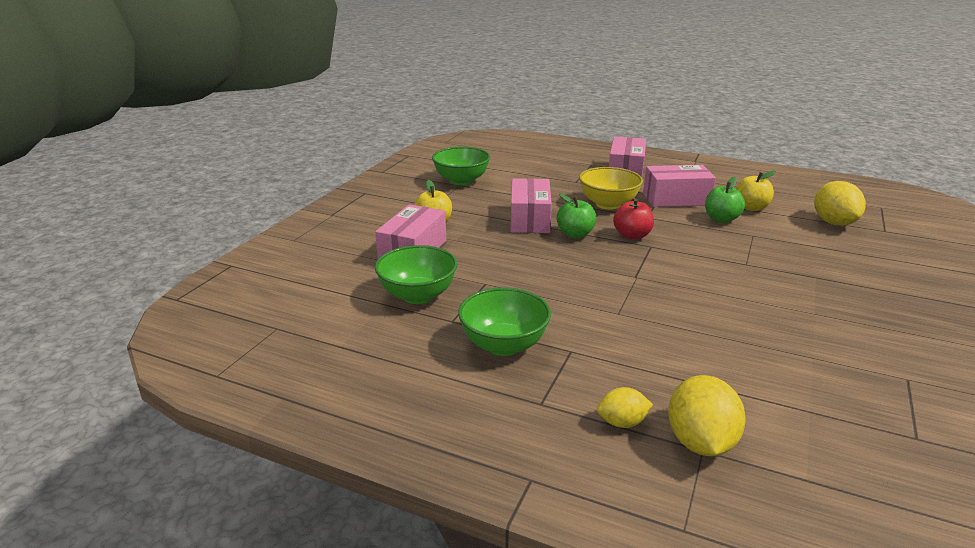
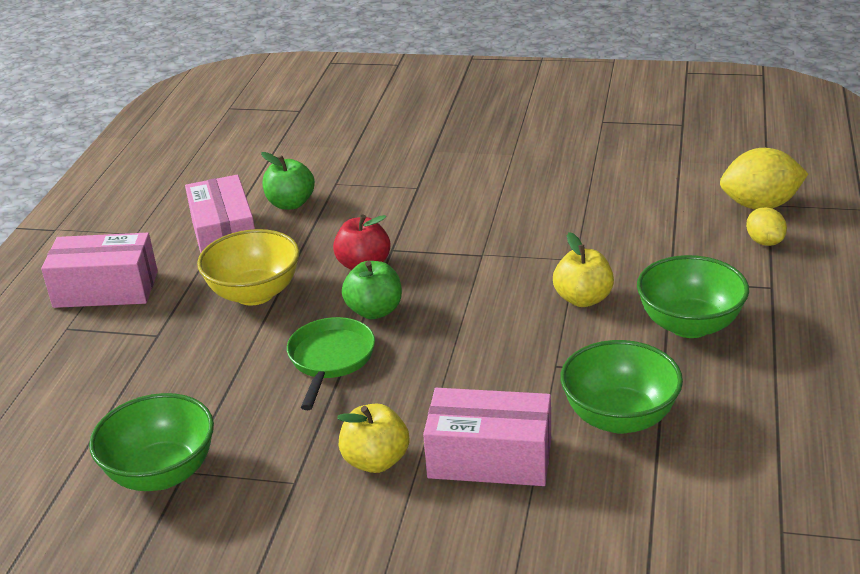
camera: 100 degrees left, 5 degrees up
(530, 219) = (330, 359): pink box -> green pan
(751, 208) = (247, 184): yellow apple -> yellow apple (583, 299)
(833, 223) = (284, 135): yellow lemon -> none

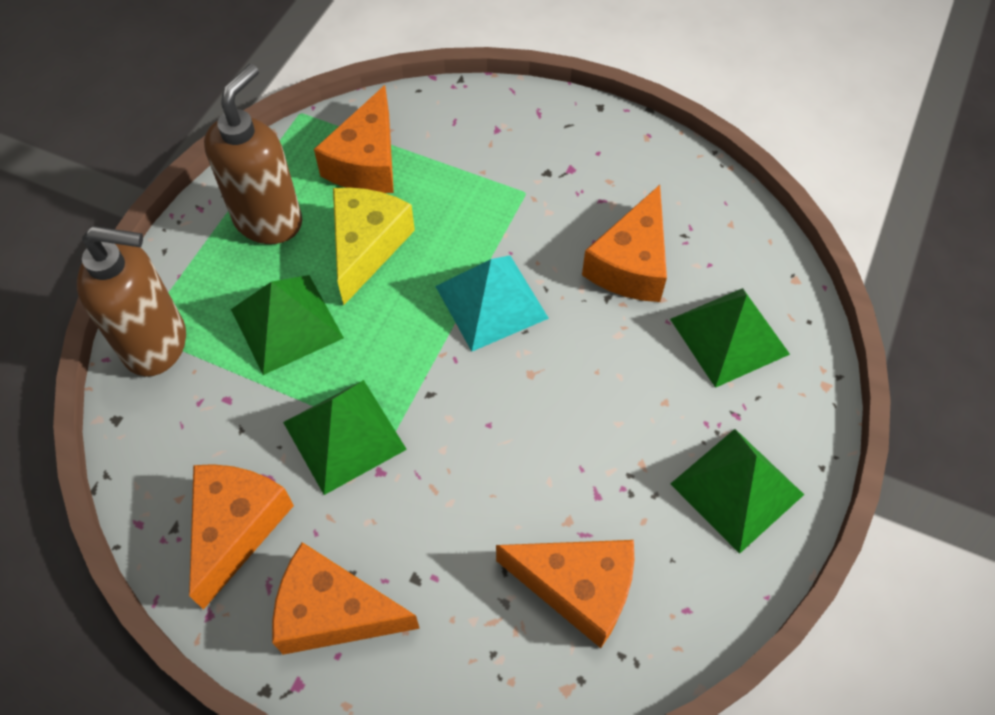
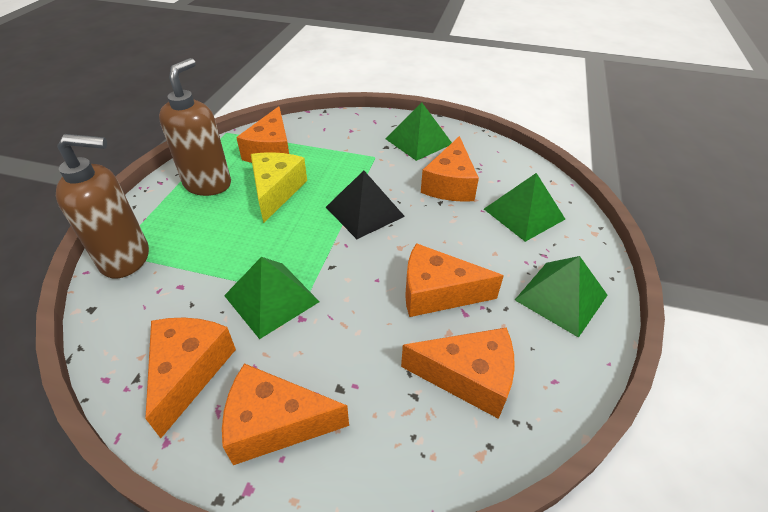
camera: 10 degrees left, 15 degrees down
(287, 323) = (223, 237): green pyramid -> green pyramid (418, 141)
(491, 302) = (364, 211): turquoise pyramid -> black pyramid
(566, 458) = (437, 293): none -> orange cheese

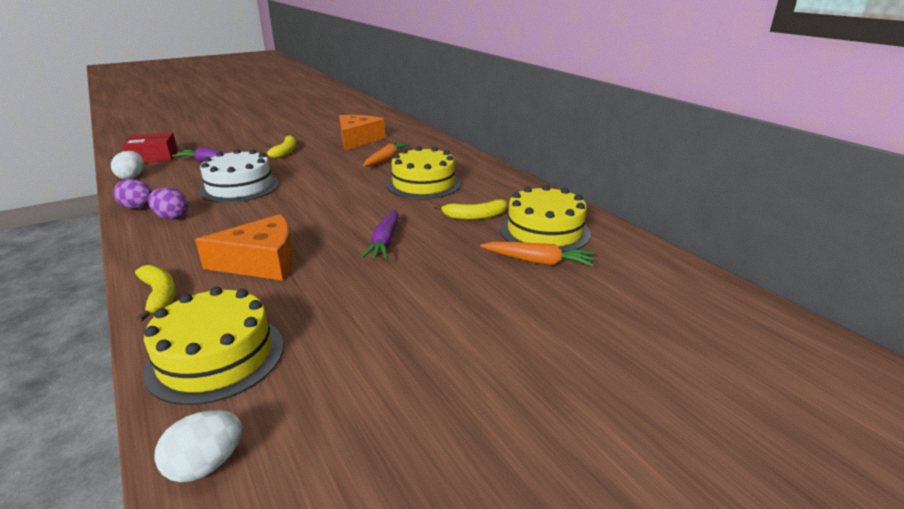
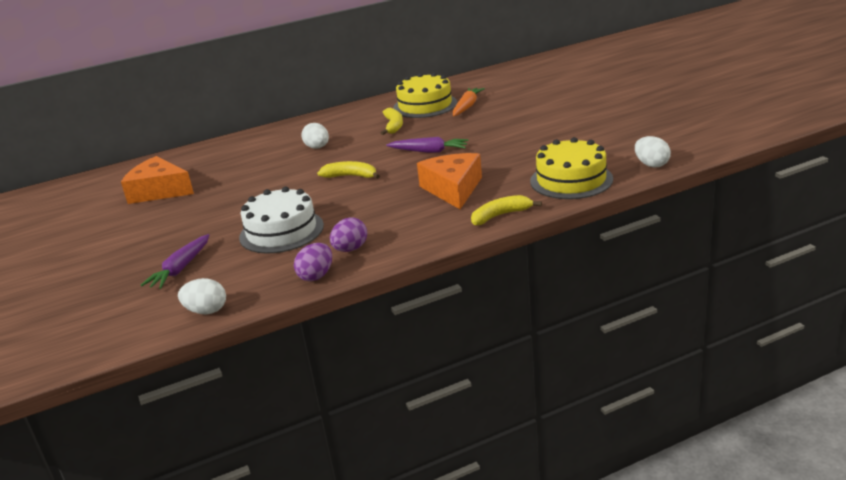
camera: 80 degrees left, 0 degrees up
(153, 157) = (126, 318): red box -> none
(285, 152) = (175, 227): yellow banana -> yellow banana (351, 176)
(386, 159) = (240, 169): orange carrot -> none
(423, 184) = (317, 147): yellow cake -> white egg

## [REQUIREMENT]
Starting at the line that contains "(833, 223) = (284, 135): yellow lemon -> none", reproduce every line through the last one in the records exactly, and omit all pictures.

## [SOLUTION TO THIS TASK]
(833, 223) = (284, 135): yellow lemon -> none

camera: 10 degrees left, 15 degrees down
(287, 323) = (223, 237): green pyramid -> green pyramid (418, 141)
(491, 302) = (364, 211): turquoise pyramid -> black pyramid
(566, 458) = (437, 293): none -> orange cheese

camera: 80 degrees left, 0 degrees up
(153, 157) = (126, 318): red box -> none
(285, 152) = (175, 227): yellow banana -> yellow banana (351, 176)
(386, 159) = (240, 169): orange carrot -> none
(423, 184) = (317, 147): yellow cake -> white egg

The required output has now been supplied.